> [Problem to work on]
The data follows this line. Copy verbatim the line with "C5: 6.8nF (GND, STG) -> 22nF (GND, STG)" and each line after it to the end.

> [Provided data]
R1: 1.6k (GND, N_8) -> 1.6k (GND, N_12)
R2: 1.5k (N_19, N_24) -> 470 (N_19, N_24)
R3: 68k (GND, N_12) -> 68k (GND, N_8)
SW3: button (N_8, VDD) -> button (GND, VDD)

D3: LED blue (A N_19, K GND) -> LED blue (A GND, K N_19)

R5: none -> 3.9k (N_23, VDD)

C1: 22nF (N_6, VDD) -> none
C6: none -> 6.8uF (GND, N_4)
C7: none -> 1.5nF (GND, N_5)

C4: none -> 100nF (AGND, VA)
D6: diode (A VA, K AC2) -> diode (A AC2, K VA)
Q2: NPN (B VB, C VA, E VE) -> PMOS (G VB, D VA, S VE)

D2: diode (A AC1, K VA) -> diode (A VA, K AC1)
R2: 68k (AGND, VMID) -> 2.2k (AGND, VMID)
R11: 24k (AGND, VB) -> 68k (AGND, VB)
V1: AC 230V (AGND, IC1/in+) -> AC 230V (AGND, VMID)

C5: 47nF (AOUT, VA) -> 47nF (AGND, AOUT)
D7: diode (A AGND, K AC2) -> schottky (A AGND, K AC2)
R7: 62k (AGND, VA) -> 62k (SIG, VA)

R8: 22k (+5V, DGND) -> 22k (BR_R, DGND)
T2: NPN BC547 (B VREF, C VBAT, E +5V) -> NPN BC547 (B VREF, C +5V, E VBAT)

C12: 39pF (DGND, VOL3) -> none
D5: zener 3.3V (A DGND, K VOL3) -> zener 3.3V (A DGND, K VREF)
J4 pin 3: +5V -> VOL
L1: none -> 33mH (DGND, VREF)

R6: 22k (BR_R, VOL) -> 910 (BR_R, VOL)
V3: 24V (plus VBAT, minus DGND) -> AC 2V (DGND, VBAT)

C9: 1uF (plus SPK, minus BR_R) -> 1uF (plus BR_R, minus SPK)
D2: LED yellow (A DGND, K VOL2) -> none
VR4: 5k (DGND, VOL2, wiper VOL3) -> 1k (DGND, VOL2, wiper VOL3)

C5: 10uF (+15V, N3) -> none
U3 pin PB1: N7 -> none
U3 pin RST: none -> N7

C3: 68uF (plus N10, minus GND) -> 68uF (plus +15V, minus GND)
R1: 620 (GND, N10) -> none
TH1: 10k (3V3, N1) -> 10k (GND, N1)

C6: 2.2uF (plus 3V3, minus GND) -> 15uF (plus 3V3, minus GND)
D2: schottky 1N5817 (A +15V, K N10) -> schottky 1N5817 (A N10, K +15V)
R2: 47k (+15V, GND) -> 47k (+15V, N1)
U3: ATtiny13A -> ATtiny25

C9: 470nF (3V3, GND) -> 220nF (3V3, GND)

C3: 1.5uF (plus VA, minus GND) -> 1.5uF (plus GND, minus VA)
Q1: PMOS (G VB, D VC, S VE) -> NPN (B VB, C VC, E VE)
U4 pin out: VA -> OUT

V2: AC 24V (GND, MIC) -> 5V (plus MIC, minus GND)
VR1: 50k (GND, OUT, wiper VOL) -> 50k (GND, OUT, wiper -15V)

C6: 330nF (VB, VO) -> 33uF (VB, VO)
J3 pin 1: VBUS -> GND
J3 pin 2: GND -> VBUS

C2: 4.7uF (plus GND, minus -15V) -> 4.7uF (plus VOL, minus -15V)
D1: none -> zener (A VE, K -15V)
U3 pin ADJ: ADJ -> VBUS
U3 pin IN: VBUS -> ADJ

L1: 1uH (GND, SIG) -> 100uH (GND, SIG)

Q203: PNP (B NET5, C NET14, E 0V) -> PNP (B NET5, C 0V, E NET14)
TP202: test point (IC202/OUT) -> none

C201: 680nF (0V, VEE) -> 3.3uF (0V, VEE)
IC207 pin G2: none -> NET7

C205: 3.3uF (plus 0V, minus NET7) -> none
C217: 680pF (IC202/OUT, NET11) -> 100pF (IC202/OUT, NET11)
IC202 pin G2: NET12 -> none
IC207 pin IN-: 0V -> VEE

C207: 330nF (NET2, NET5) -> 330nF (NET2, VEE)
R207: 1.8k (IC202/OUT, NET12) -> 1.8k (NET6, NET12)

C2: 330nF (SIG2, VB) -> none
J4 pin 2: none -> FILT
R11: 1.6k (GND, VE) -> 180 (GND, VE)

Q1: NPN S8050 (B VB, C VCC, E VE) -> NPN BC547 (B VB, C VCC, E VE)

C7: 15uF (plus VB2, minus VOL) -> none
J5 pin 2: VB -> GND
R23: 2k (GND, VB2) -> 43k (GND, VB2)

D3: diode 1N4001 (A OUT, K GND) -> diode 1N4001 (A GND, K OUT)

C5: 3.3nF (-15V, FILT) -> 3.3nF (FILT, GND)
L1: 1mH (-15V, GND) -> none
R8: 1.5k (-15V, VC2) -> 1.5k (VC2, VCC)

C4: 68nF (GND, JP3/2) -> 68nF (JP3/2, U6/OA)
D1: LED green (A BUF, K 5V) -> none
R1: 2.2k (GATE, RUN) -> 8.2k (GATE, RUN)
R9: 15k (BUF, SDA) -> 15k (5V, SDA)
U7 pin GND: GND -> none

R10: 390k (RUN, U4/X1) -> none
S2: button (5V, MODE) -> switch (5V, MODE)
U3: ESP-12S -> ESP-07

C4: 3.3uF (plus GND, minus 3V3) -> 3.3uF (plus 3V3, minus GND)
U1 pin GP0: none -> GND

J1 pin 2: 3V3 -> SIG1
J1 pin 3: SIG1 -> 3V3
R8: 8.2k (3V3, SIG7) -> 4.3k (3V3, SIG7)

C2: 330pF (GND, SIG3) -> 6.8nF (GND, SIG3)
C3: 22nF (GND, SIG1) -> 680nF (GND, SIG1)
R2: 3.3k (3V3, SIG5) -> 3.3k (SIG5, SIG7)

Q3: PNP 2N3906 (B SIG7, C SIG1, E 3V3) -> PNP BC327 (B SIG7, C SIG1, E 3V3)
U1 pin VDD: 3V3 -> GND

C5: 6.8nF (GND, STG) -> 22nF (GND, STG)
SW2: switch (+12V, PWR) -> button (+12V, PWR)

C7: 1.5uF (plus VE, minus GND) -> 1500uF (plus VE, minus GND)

> [Response below]
C5: 6.8nF (GND, STG) -> 22nF (GND, STG)
SW2: switch (+12V, PWR) -> button (+12V, PWR)

C7: 1.5uF (plus VE, minus GND) -> 1500uF (plus VE, minus GND)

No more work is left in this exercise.